• **Given exercise**: All of the records listed below should be retyped exactly.

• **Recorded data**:
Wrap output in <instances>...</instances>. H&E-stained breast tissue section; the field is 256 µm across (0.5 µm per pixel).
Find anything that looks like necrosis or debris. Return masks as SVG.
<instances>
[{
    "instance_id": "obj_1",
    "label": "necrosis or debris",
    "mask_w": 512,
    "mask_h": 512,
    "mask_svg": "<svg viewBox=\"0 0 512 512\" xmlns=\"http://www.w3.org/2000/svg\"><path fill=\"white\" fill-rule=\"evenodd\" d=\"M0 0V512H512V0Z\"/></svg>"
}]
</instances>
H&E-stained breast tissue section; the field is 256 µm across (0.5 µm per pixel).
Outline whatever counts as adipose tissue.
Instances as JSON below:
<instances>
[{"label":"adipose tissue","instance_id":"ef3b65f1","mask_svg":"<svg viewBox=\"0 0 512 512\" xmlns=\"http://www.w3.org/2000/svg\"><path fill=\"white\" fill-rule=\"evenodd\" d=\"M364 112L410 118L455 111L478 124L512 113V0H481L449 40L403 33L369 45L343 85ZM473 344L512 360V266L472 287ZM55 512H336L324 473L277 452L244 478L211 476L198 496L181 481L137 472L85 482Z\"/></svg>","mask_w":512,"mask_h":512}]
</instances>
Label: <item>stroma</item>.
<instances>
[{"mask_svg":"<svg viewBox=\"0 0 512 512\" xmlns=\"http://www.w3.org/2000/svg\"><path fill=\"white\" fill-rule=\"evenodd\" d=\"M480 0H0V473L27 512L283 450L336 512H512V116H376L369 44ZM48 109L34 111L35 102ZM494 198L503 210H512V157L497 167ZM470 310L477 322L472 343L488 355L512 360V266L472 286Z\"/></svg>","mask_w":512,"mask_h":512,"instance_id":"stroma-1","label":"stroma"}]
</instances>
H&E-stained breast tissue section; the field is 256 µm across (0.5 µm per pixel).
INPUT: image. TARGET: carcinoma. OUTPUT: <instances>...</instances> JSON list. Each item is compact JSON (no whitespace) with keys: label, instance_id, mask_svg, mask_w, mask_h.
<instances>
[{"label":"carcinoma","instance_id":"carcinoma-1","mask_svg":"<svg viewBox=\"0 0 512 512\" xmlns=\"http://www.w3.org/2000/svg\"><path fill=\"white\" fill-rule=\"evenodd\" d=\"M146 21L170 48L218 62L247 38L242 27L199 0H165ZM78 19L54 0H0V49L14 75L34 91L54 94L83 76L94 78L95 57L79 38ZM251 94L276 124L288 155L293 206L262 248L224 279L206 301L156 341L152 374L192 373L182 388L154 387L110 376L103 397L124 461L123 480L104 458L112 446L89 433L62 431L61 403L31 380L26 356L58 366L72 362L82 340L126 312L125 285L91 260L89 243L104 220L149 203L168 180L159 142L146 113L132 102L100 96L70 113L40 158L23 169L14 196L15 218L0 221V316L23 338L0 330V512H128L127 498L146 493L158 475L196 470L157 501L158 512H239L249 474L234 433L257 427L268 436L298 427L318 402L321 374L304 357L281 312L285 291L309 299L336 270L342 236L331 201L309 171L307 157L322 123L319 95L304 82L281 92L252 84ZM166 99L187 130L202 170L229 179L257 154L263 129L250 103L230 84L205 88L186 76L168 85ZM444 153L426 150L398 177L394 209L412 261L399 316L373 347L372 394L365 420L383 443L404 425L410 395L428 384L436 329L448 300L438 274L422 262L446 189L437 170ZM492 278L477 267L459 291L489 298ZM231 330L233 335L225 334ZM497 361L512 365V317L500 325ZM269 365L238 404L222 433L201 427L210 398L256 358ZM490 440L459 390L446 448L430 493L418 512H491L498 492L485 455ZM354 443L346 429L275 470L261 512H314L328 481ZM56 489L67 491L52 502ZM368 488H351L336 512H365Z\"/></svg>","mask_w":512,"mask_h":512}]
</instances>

• **Task output**:
Wrap output in <instances>...</instances>. H&E-stained breast tissue section; the field is 256 µm across (0.5 µm per pixel).
Find anything that looks like necrosis or debris. Return masks as SVG.
<instances>
[{
    "instance_id": "obj_1",
    "label": "necrosis or debris",
    "mask_w": 512,
    "mask_h": 512,
    "mask_svg": "<svg viewBox=\"0 0 512 512\" xmlns=\"http://www.w3.org/2000/svg\"><path fill=\"white\" fill-rule=\"evenodd\" d=\"M0 0V512H512V0Z\"/></svg>"
}]
</instances>
H&E-stained breast tissue section; the field is 256 µm across (0.5 µm per pixel).
Outline whatever counts as adipose tissue.
Instances as JSON below:
<instances>
[{"label":"adipose tissue","instance_id":"ef3b65f1","mask_svg":"<svg viewBox=\"0 0 512 512\" xmlns=\"http://www.w3.org/2000/svg\"><path fill=\"white\" fill-rule=\"evenodd\" d=\"M364 112L410 118L455 111L478 124L512 113V0H481L449 40L403 33L369 45L343 85ZM473 344L512 360V266L472 287ZM55 512H336L324 473L277 452L244 478L211 476L198 496L181 481L137 472L85 482Z\"/></svg>","mask_w":512,"mask_h":512}]
</instances>
Label: <item>stroma</item>.
<instances>
[{"mask_svg":"<svg viewBox=\"0 0 512 512\" xmlns=\"http://www.w3.org/2000/svg\"><path fill=\"white\" fill-rule=\"evenodd\" d=\"M480 0H0V473L27 512L283 450L336 512H512V116H376L369 44ZM48 109L34 111L35 102ZM494 198L503 210H512V157L497 167ZM470 310L477 322L472 343L488 355L512 360V266L472 286Z\"/></svg>","mask_w":512,"mask_h":512,"instance_id":"stroma-1","label":"stroma"}]
</instances>
H&E-stained breast tissue section; the field is 256 µm across (0.5 µm per pixel).
INPUT: image. TARGET: carcinoma. OUTPUT: <instances>...</instances> JSON list. Each item is compact JSON (no whitespace) with keys: label, instance_id, mask_svg, mask_w, mask_h.
<instances>
[{"label":"carcinoma","instance_id":"carcinoma-1","mask_svg":"<svg viewBox=\"0 0 512 512\" xmlns=\"http://www.w3.org/2000/svg\"><path fill=\"white\" fill-rule=\"evenodd\" d=\"M146 21L170 48L218 62L247 38L242 27L199 0H165ZM78 19L54 0H0V49L14 75L34 91L54 94L83 76L94 78L95 57L79 38ZM251 94L276 124L288 155L293 206L262 248L224 279L206 301L156 341L152 374L192 373L182 388L154 387L110 376L103 397L124 461L123 480L104 458L112 446L89 433L62 431L61 403L31 380L26 356L58 366L72 362L82 340L126 312L125 285L91 260L89 243L104 220L149 203L168 180L159 142L146 113L132 102L100 96L70 113L40 158L23 169L14 196L15 218L0 221V316L23 338L0 330V512H128L127 498L146 493L158 475L196 470L157 501L158 512H239L249 474L234 433L257 427L268 436L298 427L318 402L321 374L304 357L281 312L285 291L309 299L336 270L342 236L331 201L309 171L307 157L322 123L319 95L304 82L281 92L252 84ZM166 99L187 130L202 170L229 179L257 154L263 129L250 103L230 84L205 88L186 76L168 85ZM444 153L426 150L398 177L394 209L412 261L399 316L373 347L372 394L365 420L383 443L404 425L410 395L428 384L436 329L448 300L438 274L422 262L446 189L437 170ZM492 278L477 267L459 291L489 298ZM231 330L233 335L225 334ZM497 361L512 365V317L500 325ZM269 365L238 404L222 433L201 427L210 398L256 358ZM490 440L459 390L446 448L430 493L418 512H491L498 492L485 455ZM354 443L346 429L275 470L261 512H314L328 481ZM56 489L67 491L52 502ZM368 488H351L336 512H365Z\"/></svg>","mask_w":512,"mask_h":512}]
</instances>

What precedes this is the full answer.